- **Task description**:
Without the pictures, repeat all of the data exactly as it appears below.

|---|

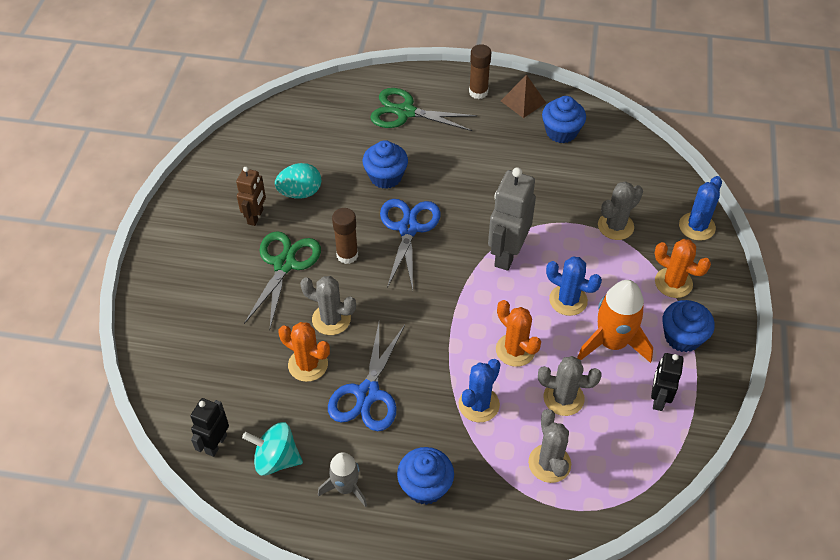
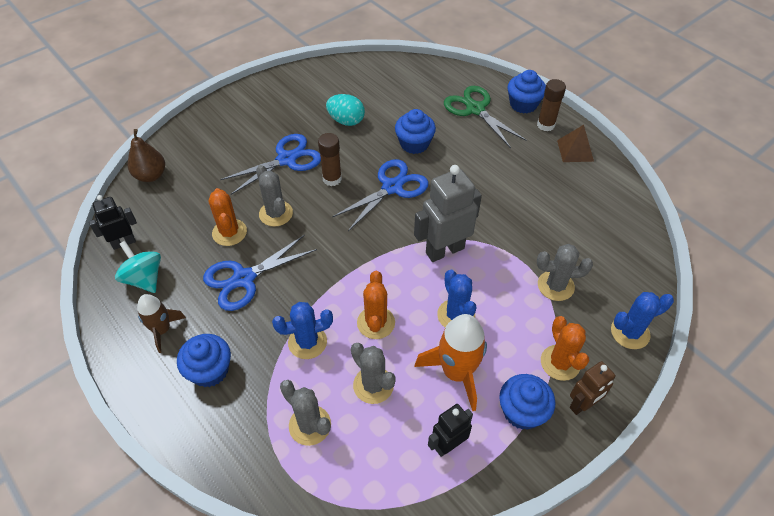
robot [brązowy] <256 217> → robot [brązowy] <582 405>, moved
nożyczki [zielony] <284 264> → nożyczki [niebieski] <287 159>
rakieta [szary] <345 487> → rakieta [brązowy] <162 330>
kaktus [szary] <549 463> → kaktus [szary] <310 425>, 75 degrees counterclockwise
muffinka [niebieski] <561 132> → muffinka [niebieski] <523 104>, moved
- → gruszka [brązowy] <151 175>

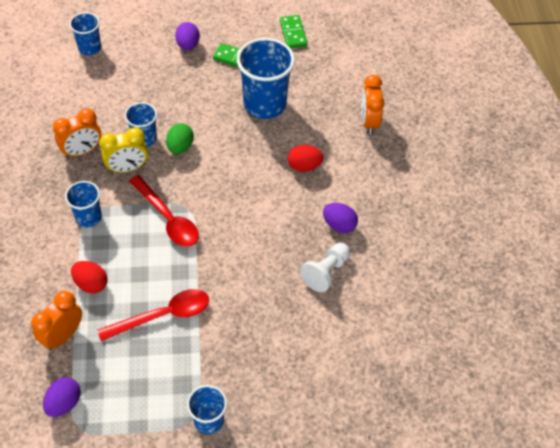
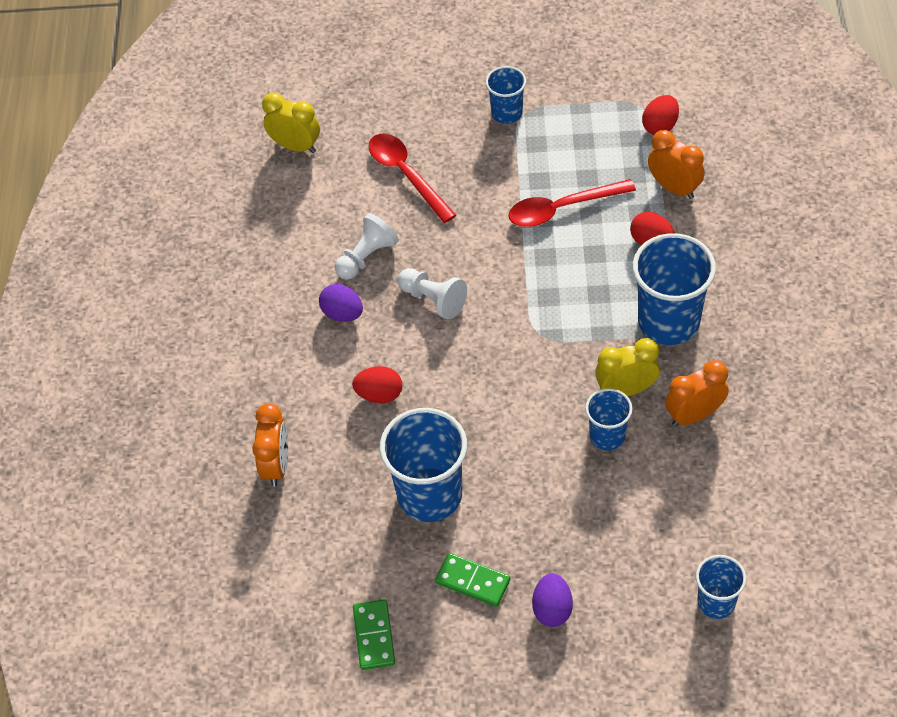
budzik [pomarańczowy] <63 335> → budzik [pomarańczowy] <674 187>, 90 degrees counterclockwise
jajko [fioletowy] <64 403> → jajko [czerwony] <660 126>
szklanka [niebieski] <88 217> → szklanka [niebieski] <668 321>, x1.81
łyżka [czerwony] <168 218> → łyżka [czerwony] <406 175>, moved
jajko [zielony] <180 147> → -
- → budzik [żółty] <295 146>
- → pionek [biały] <433 300>

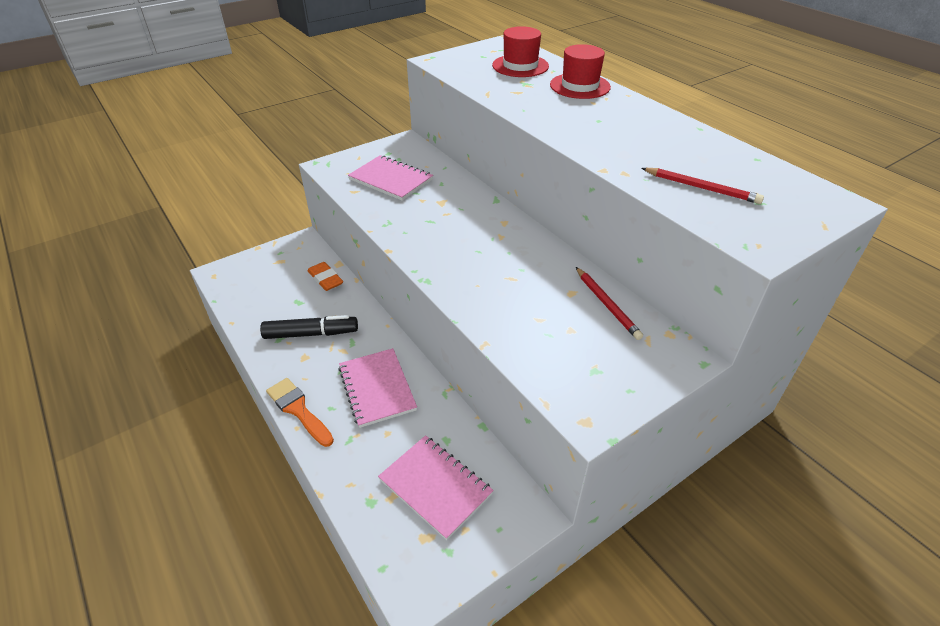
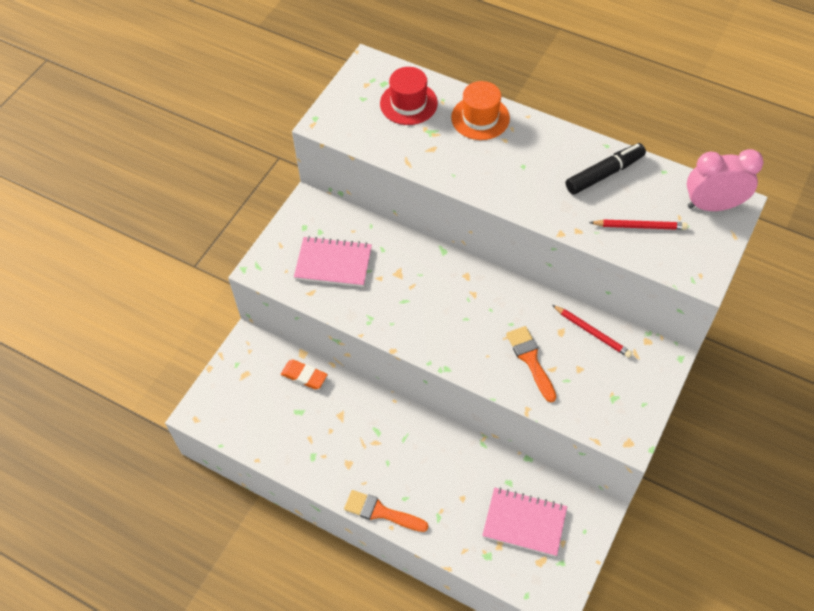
flamaster [czarny] <311 334> → flamaster [czarny] <604 174>, moved
zeszyt [różowy] <377 388> → -
kapelusz [czerwony] <580 86> → kapelusz [pomarańczowy] <480 118>
- → pędzel [pomarańczowy] <530 360>
- → budzik [różowy] <712 205>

|---|

- **Your response**:
robot [brązowy] <256 217> → robot [brązowy] <582 405>, moved
nożyczki [zielony] <284 264> → nożyczki [niebieski] <287 159>
rakieta [szary] <345 487> → rakieta [brązowy] <162 330>
kaktus [szary] <549 463> → kaktus [szary] <310 425>, 75 degrees counterclockwise
muffinka [niebieski] <561 132> → muffinka [niebieski] <523 104>, moved
- → gruszka [brązowy] <151 175>

budzik [pomarańczowy] <63 335> → budzik [pomarańczowy] <674 187>, 90 degrees counterclockwise
jajko [fioletowy] <64 403> → jajko [czerwony] <660 126>
szklanka [niebieski] <88 217> → szklanka [niebieski] <668 321>, x1.81
łyżka [czerwony] <168 218> → łyżka [czerwony] <406 175>, moved
jajko [zielony] <180 147> → -
- → budzik [żółty] <295 146>
- → pionek [biały] <433 300>

flamaster [czarny] <311 334> → flamaster [czarny] <604 174>, moved
zeszyt [różowy] <377 388> → -
kapelusz [czerwony] <580 86> → kapelusz [pomarańczowy] <480 118>
- → pędzel [pomarańczowy] <530 360>
- → budzik [różowy] <712 205>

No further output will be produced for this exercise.